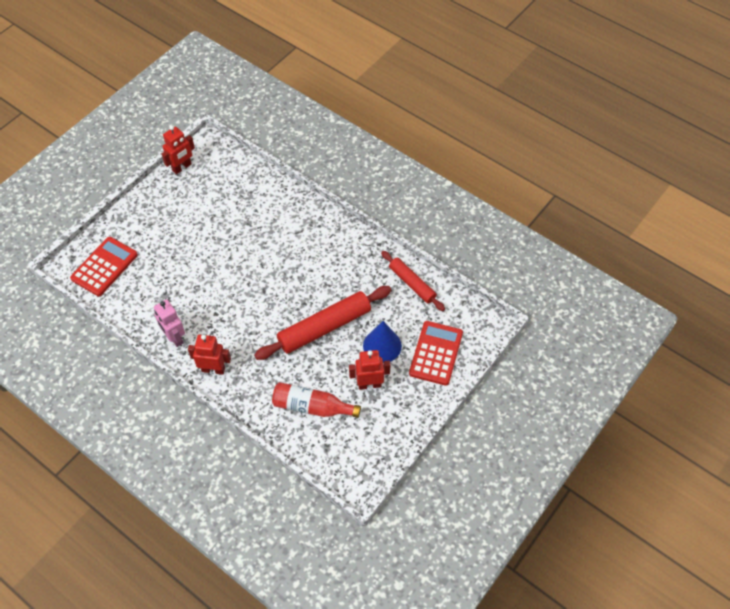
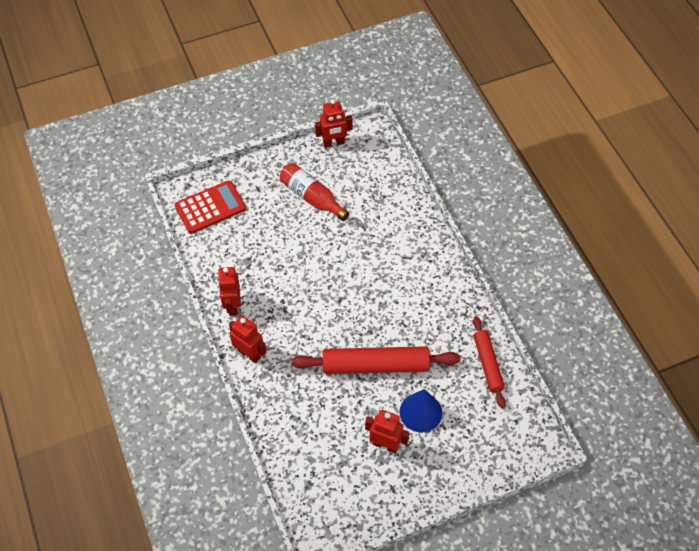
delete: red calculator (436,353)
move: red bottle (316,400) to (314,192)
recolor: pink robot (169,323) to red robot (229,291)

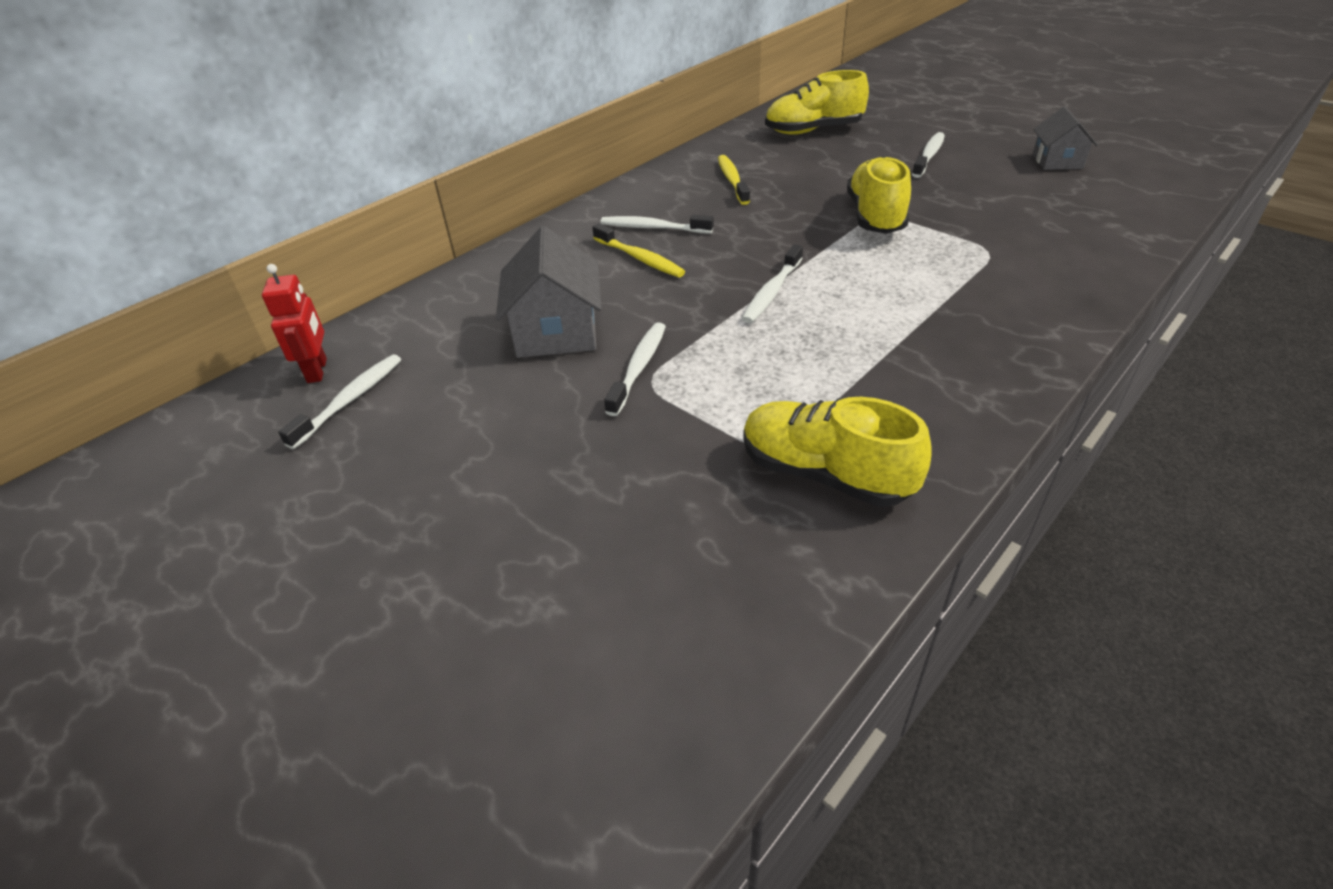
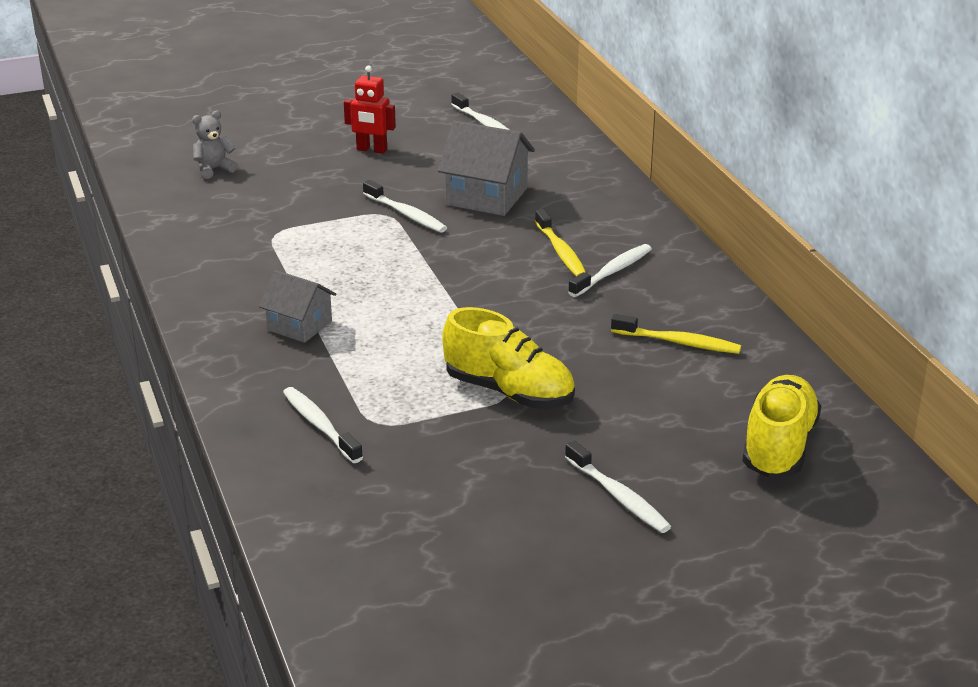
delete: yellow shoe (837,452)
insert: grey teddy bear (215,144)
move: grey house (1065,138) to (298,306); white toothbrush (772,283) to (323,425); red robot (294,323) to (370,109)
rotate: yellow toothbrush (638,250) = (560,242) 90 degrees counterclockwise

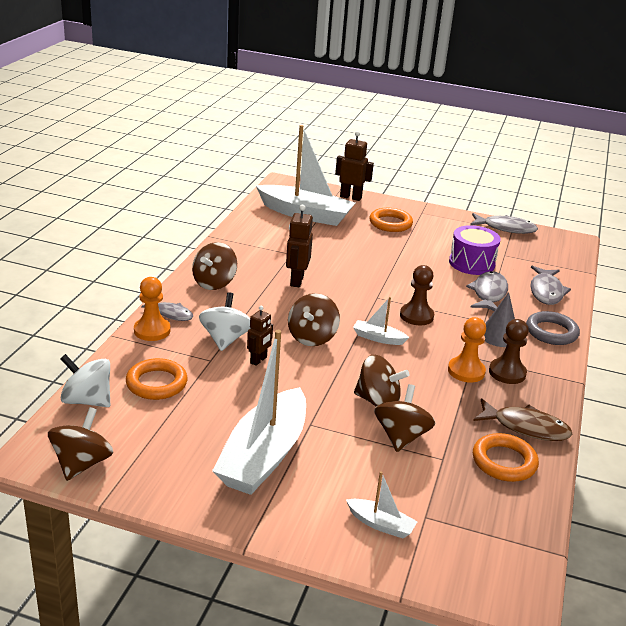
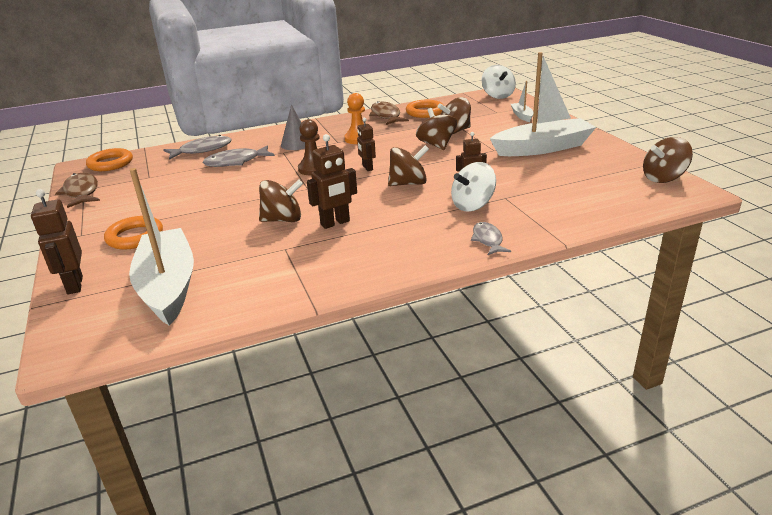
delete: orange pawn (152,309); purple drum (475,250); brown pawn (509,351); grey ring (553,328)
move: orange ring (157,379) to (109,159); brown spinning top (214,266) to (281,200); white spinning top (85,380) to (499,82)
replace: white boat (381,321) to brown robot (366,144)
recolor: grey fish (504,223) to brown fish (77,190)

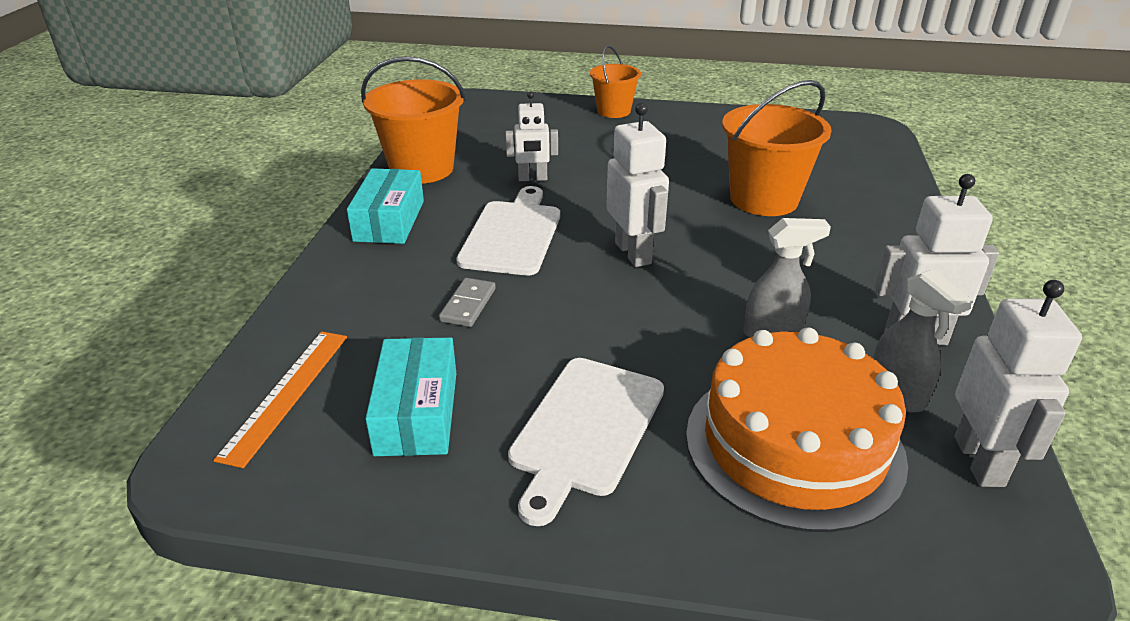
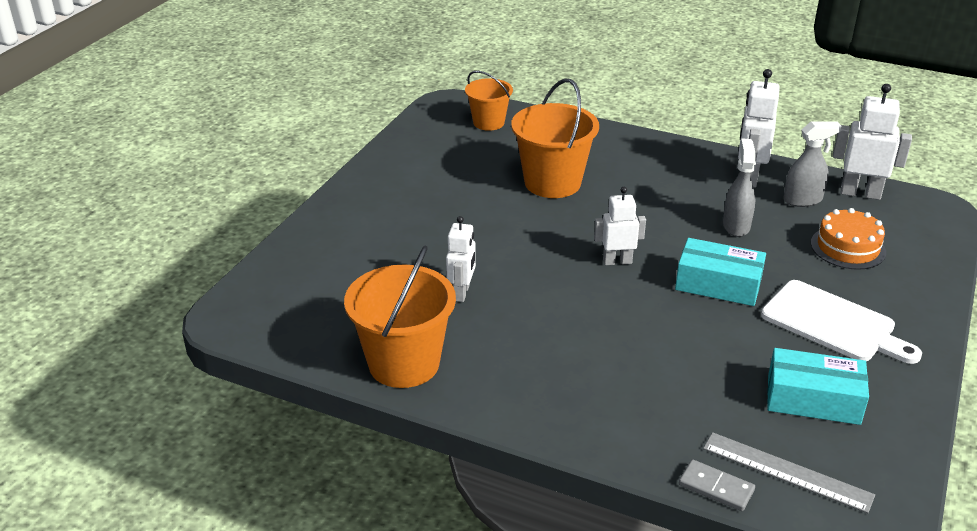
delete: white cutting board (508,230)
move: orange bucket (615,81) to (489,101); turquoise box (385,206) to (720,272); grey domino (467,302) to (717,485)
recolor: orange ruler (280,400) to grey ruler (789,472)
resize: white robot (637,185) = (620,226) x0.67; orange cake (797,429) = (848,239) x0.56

-------

= PROBLEM =
Everything from the first line of the records through the line containing "move: red bottle (316,400) to (314,192)" should be repeated exactly, with the pictures left out.

= OUTPUT FOR THIS TASK =
delete: red calculator (436,353)
move: red bottle (316,400) to (314,192)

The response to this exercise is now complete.